- THE PROBLEM
Please copy the records between the line containing "Identify the location of the fifth" and the line containing "Question: Which of", inclusive, reproducing them word for word.
[Start of section]
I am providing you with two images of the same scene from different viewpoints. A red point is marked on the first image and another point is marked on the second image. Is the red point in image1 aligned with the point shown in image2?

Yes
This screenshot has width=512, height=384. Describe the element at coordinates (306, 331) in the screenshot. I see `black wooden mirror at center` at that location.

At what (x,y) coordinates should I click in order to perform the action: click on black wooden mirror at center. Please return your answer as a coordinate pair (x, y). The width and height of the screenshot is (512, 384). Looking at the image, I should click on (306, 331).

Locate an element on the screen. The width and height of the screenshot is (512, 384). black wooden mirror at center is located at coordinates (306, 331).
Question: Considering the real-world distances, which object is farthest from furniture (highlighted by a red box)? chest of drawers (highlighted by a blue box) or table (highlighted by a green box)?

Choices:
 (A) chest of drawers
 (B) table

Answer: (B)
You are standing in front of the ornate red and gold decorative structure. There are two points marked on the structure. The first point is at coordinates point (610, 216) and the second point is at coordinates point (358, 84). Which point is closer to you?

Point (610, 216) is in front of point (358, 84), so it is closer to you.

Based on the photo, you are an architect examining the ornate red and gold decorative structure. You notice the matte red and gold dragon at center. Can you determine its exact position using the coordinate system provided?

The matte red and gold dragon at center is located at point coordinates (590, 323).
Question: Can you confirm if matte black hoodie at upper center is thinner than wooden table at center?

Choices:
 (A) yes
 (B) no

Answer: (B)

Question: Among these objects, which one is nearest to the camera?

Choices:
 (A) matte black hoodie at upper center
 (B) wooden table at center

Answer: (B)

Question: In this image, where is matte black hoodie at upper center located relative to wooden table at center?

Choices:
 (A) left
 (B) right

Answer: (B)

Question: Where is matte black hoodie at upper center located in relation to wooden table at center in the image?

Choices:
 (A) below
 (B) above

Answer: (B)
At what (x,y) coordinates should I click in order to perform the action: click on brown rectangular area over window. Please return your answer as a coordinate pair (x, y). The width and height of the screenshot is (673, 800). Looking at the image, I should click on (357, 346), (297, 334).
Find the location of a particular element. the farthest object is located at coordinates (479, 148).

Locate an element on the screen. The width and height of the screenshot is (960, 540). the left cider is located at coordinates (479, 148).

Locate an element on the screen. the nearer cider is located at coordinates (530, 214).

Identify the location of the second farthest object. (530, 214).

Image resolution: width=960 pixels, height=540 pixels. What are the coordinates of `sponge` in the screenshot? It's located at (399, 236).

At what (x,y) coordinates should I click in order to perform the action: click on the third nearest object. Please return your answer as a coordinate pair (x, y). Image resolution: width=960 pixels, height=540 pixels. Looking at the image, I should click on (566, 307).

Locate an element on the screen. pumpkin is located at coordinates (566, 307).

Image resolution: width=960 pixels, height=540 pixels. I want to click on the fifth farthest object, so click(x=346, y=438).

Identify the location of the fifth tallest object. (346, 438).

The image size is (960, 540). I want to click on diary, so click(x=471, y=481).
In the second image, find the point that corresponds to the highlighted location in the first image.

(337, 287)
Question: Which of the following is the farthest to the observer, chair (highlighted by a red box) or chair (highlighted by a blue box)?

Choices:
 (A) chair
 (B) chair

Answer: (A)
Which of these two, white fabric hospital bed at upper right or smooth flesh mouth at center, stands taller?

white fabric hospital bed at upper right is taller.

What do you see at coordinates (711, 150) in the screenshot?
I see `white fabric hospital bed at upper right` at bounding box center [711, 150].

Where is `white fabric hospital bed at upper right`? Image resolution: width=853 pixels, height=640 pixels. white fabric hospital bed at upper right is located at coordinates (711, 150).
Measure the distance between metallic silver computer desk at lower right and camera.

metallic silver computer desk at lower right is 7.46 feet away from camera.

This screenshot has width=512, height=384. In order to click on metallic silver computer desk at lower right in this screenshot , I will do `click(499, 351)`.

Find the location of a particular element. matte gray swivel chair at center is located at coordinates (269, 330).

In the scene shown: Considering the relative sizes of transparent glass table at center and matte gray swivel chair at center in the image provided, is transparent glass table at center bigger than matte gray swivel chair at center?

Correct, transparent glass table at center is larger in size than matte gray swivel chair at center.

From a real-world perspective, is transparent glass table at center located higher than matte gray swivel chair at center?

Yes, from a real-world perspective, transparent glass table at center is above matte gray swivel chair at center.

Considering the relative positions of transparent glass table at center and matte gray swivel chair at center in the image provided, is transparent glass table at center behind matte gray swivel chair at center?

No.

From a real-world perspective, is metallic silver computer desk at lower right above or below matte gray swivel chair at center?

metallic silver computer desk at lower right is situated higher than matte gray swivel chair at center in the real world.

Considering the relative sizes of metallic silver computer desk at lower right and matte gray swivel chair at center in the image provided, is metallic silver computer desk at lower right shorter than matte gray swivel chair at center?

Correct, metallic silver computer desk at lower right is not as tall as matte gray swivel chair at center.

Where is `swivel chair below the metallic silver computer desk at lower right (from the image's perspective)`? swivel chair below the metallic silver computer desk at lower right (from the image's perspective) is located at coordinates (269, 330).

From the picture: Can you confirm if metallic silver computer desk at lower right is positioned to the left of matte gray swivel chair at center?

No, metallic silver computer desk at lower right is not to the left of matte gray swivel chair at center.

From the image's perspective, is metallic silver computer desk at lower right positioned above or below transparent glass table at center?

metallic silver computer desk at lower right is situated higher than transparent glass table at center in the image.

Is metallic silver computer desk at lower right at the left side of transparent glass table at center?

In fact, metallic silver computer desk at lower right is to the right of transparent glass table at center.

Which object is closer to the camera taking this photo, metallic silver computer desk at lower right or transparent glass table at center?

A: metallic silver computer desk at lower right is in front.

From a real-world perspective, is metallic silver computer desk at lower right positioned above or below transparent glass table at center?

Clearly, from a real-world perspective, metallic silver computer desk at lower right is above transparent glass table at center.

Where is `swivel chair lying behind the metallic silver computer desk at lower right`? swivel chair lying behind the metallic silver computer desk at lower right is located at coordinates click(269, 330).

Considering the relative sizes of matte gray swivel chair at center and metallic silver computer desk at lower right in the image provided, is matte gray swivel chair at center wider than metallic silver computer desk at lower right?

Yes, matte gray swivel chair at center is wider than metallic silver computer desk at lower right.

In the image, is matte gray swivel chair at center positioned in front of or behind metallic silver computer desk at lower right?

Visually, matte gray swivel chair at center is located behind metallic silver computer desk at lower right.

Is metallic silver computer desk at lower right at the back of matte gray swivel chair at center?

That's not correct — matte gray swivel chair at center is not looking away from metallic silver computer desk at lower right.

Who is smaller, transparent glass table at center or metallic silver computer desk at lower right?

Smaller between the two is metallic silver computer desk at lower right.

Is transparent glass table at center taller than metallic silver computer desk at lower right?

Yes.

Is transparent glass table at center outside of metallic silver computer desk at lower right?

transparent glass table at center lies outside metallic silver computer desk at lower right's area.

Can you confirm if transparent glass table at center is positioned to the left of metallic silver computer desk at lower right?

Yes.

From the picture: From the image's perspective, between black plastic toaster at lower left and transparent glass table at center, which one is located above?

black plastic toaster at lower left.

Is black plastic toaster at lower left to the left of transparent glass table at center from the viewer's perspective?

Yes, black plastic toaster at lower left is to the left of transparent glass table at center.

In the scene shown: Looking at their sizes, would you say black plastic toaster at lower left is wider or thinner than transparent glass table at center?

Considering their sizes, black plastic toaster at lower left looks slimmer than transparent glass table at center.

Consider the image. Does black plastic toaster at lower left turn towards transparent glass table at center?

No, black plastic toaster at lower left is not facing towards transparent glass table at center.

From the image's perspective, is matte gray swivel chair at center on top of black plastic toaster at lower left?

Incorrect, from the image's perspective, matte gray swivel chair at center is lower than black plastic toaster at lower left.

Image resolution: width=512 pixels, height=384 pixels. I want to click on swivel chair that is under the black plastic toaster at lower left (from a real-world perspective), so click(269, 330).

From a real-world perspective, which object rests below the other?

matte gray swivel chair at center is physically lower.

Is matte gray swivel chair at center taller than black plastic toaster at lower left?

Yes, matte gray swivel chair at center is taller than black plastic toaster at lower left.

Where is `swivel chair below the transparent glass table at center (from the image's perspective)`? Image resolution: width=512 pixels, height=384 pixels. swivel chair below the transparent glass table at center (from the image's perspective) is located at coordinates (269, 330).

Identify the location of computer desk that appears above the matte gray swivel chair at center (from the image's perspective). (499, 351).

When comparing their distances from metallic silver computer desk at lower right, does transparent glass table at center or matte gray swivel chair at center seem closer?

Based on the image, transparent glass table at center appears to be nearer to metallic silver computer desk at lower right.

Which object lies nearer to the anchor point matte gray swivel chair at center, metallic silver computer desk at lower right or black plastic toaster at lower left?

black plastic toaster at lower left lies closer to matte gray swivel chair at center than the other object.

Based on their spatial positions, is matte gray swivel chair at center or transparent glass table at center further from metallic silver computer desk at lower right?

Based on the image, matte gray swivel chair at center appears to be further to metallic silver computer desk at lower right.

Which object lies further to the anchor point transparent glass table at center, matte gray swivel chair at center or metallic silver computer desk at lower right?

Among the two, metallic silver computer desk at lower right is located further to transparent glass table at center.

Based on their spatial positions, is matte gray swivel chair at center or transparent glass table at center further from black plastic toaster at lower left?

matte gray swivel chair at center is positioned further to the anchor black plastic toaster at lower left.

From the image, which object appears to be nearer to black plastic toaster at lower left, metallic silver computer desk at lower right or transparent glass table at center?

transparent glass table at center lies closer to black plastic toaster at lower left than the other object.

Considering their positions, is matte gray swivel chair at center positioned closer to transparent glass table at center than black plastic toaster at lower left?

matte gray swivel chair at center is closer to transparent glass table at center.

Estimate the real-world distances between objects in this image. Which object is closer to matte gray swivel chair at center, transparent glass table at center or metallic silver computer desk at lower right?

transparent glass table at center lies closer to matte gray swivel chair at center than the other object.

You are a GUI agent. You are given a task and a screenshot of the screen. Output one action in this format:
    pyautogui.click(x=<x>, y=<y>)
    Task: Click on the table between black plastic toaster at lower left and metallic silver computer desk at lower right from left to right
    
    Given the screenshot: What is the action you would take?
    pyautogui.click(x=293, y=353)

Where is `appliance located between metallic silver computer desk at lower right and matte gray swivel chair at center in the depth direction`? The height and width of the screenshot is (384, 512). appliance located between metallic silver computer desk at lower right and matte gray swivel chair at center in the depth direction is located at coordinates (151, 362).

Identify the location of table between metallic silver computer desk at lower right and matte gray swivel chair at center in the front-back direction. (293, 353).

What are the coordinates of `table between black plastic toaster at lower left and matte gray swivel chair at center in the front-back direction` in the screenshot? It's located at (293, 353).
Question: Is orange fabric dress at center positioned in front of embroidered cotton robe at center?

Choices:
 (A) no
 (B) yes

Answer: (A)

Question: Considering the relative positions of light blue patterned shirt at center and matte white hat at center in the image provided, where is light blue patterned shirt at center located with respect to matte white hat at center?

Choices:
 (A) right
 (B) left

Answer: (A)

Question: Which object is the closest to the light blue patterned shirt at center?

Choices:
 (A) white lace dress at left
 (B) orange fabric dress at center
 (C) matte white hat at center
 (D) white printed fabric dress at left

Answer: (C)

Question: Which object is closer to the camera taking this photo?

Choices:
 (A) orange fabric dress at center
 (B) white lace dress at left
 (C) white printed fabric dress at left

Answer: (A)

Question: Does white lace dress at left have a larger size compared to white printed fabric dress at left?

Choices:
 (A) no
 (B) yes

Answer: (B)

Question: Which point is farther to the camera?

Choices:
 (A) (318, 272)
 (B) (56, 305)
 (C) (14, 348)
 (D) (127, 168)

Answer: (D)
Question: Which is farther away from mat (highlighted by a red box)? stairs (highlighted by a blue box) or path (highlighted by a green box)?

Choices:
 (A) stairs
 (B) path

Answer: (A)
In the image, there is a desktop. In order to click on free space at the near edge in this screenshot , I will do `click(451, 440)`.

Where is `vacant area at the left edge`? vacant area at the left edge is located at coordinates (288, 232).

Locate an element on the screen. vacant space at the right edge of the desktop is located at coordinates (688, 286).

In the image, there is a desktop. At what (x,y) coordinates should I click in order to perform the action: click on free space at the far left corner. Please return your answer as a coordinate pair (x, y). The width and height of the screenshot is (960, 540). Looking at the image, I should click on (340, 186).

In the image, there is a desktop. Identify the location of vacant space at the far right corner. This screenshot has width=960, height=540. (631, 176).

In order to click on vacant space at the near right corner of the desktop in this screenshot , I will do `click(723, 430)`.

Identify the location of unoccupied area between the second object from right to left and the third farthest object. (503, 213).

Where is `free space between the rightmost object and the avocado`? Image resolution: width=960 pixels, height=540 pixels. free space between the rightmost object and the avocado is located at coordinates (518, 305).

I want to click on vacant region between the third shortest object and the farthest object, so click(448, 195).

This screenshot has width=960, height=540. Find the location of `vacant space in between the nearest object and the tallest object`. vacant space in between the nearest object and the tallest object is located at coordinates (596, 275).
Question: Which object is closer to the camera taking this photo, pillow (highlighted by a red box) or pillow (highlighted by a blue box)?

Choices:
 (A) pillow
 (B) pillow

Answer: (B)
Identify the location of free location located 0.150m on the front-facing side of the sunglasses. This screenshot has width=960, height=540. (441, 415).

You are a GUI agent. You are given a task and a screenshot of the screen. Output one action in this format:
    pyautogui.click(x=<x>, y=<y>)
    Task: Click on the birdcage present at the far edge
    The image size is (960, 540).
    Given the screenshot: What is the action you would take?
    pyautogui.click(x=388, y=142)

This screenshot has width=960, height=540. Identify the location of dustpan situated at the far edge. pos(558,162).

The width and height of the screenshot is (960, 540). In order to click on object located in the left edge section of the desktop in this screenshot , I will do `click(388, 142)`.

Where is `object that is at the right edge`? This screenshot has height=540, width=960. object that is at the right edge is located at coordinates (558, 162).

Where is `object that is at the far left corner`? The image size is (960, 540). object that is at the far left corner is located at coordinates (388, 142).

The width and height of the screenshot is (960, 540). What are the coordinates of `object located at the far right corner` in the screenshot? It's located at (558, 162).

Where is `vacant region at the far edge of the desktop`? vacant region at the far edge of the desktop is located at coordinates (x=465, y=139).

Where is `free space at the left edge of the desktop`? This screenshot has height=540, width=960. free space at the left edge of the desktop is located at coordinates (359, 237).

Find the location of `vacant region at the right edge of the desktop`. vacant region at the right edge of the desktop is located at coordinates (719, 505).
[End of section]
- SOLUTION BELOW
Identify the location of the fifth tallest object. (346, 438).

The image size is (960, 540). I want to click on diary, so click(x=471, y=481).
In the second image, find the point that corresponds to the highlighted location in the first image.

(337, 287)
Question: Which of the following is the farthest to the observer, chair (highlighted by a red box) or chair (highlighted by a blue box)?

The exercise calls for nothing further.